## About this task
Here is the task for the records below: repeat exactly the lines from the one with "(589, 290) = (571, 461): grey" to the one with "(696, 161) = (842, 345): turquoise", both included, and nothing else.

## Given records
'''

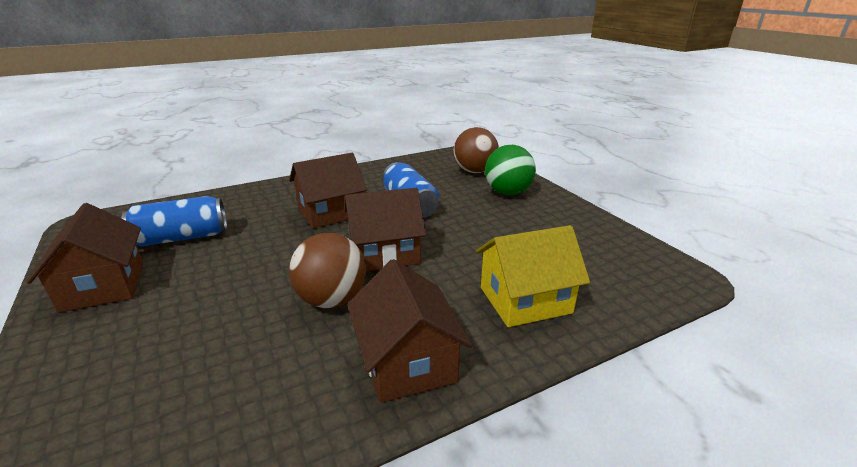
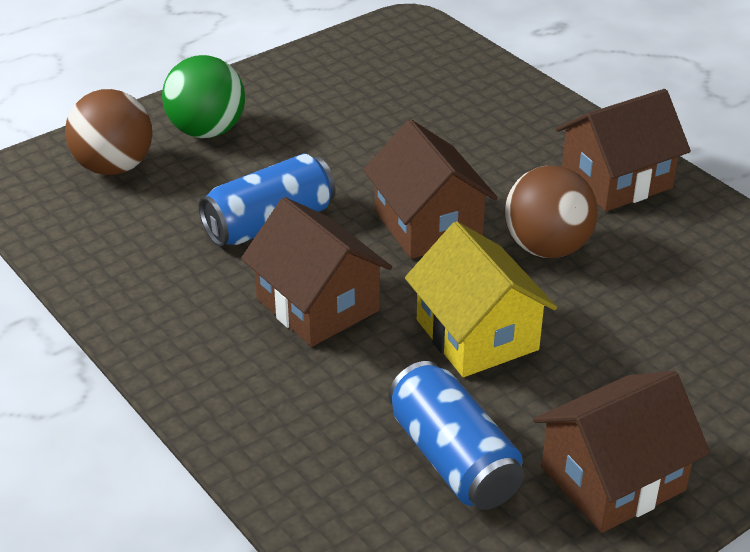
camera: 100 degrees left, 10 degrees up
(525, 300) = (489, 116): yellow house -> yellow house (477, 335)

'''
'''

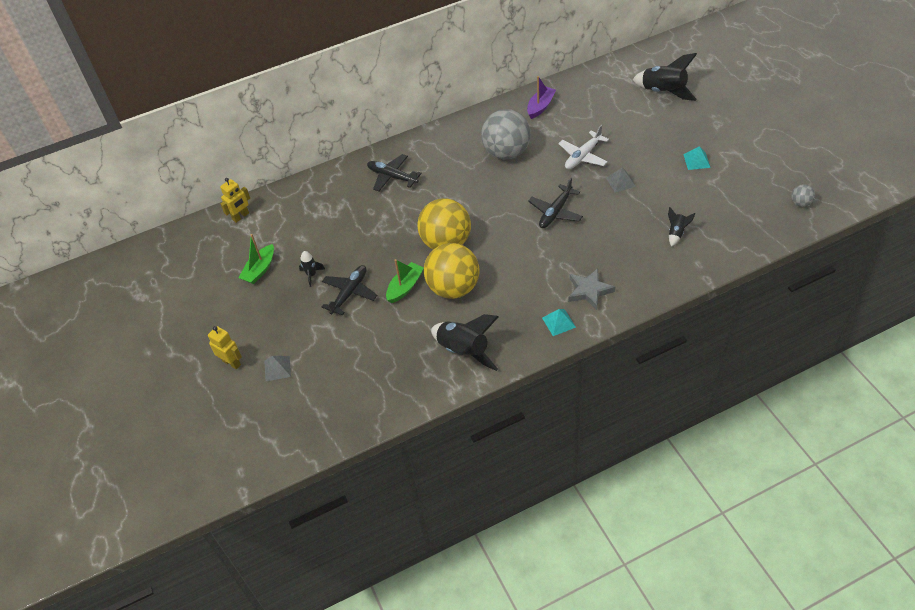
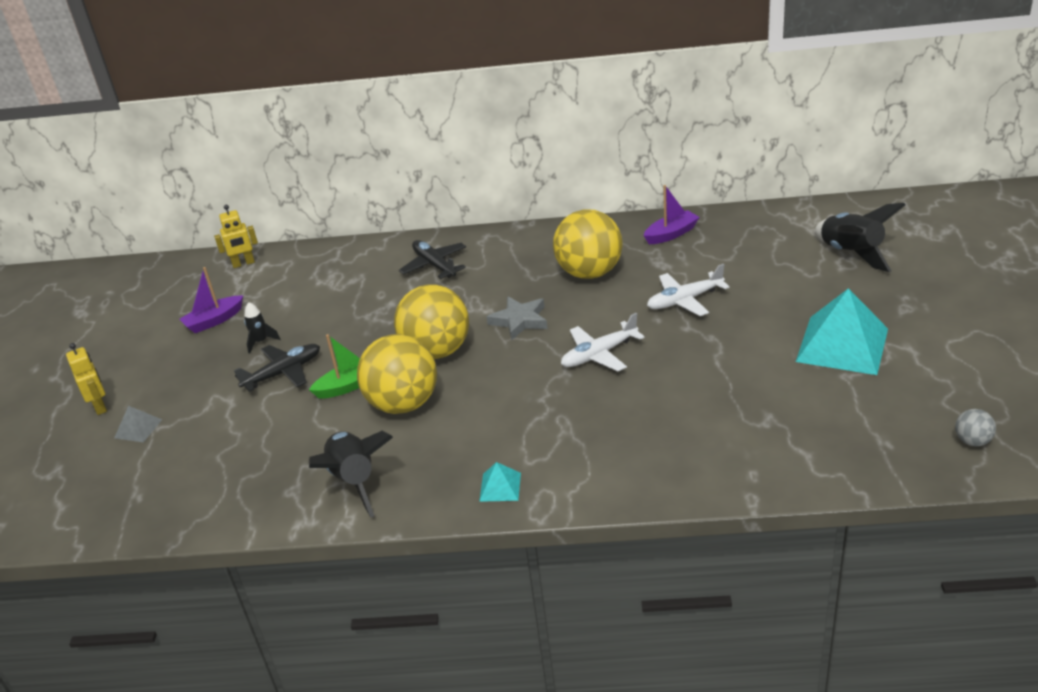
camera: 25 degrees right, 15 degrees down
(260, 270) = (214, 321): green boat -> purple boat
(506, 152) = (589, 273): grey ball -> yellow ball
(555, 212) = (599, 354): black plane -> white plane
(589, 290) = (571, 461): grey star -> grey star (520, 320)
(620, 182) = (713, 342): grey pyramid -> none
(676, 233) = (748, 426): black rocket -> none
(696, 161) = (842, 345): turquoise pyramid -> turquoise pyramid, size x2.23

'''

## Solution
(589, 290) = (571, 461): grey star -> grey star (520, 320)
(620, 182) = (713, 342): grey pyramid -> none
(676, 233) = (748, 426): black rocket -> none
(696, 161) = (842, 345): turquoise pyramid -> turquoise pyramid, size x2.23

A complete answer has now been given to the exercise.